**The problem:** After finding the line that contains "D8: diode US1M", give again that line and each one following it, exactly, until the records end.

*** Opening of Records provided ***

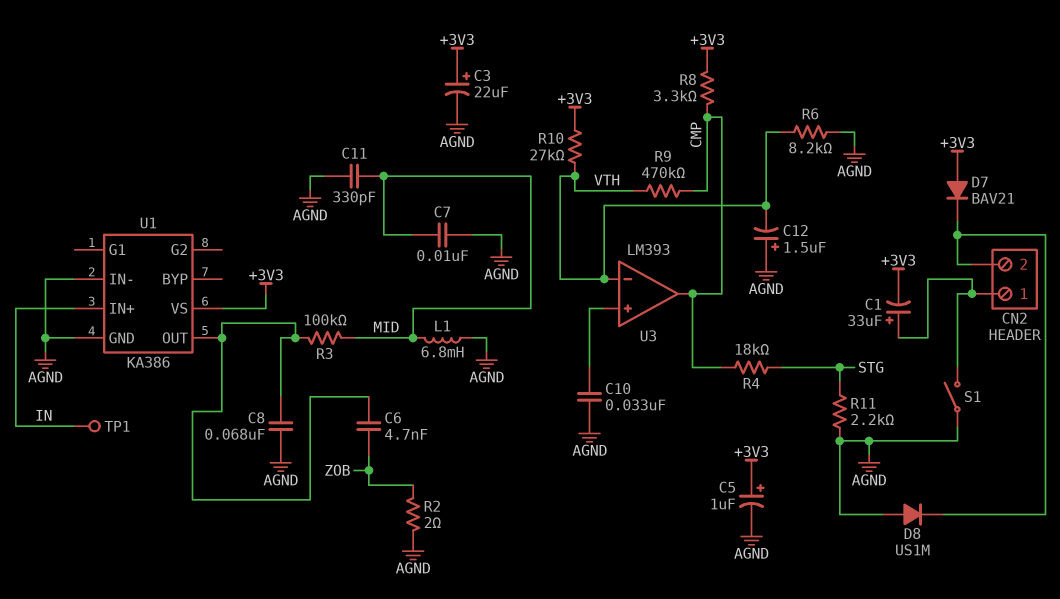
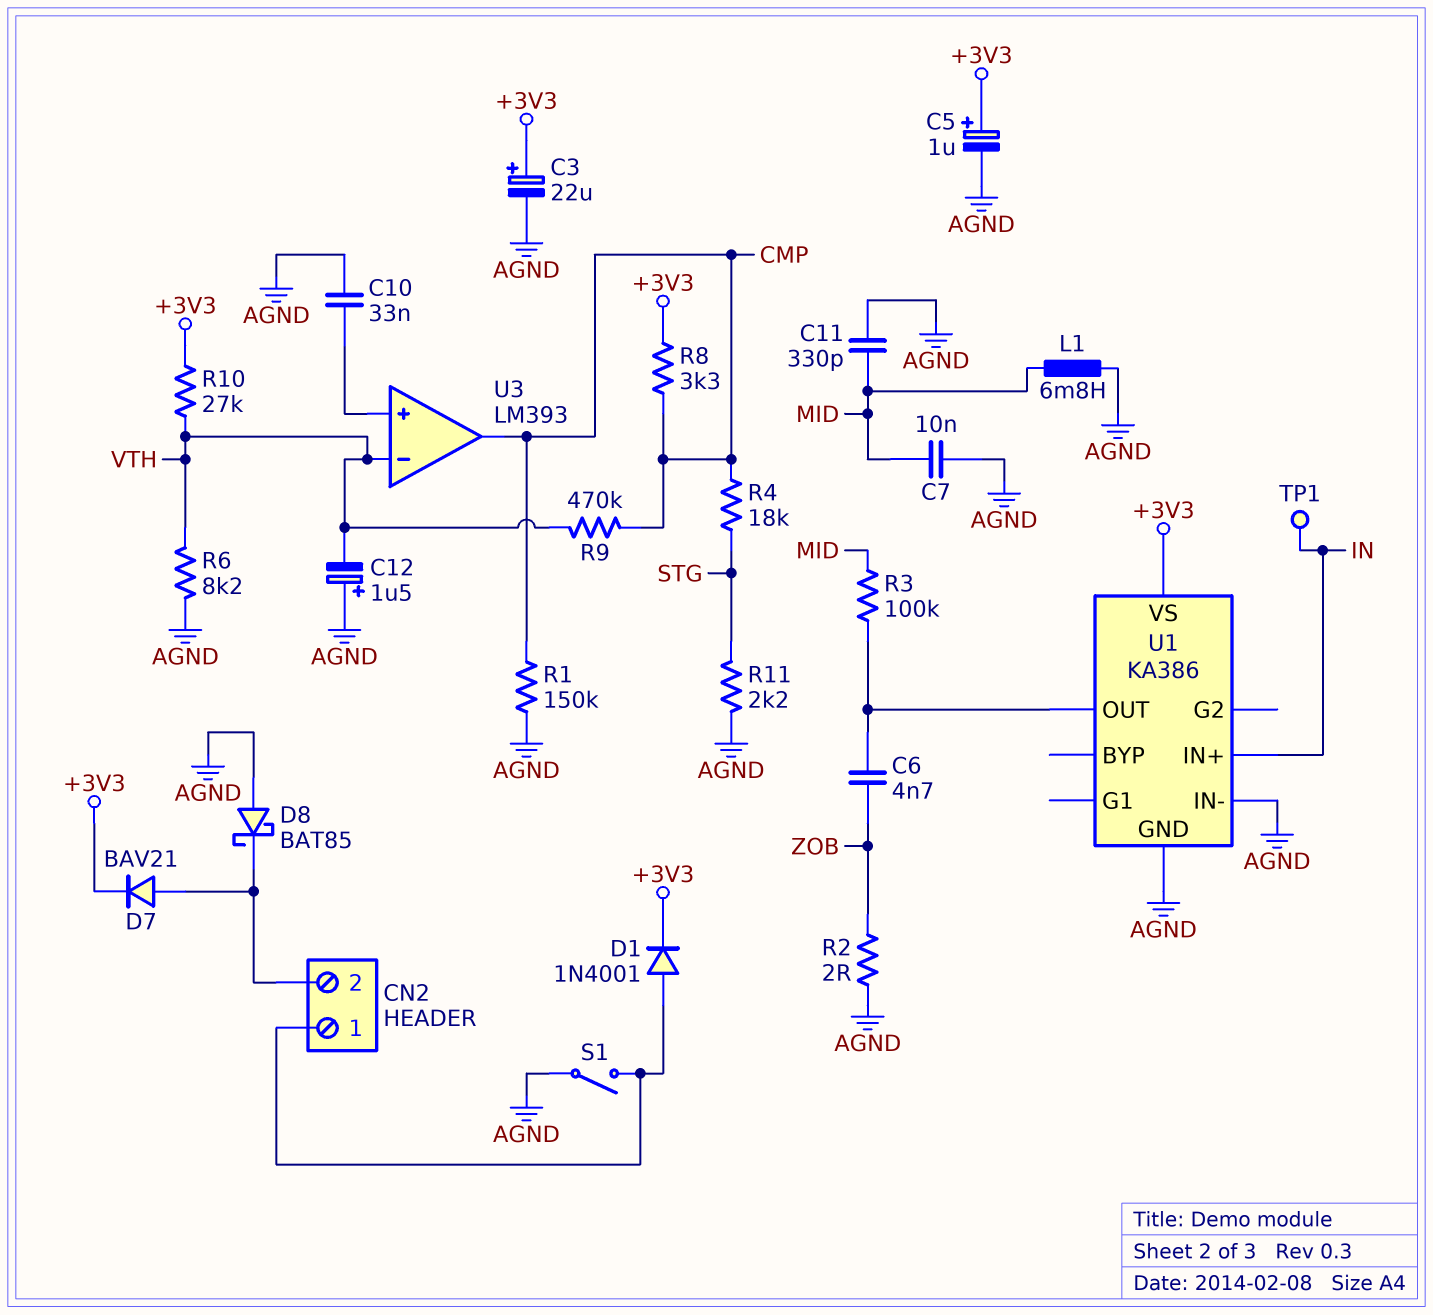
C1: 33uF (plus CN2/1, minus +3V3) -> none
C8: 68nF (AGND, U1/OUT) -> none
D1: none -> diode 1N4001 (A CN2/1, K +3V3)
D7: diode BAV21 (A +3V3, K CN2/2) -> diode BAV21 (A CN2/2, K +3V3)
D8: diode US1M (A AGND, K CN2/2) -> schottky BAT85 (A AGND, K CN2/2)
R1: none -> 150k (AGND, CMP)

*** Close of Records provided ***

**Response area:**
D8: diode US1M (A AGND, K CN2/2) -> schottky BAT85 (A AGND, K CN2/2)
R1: none -> 150k (AGND, CMP)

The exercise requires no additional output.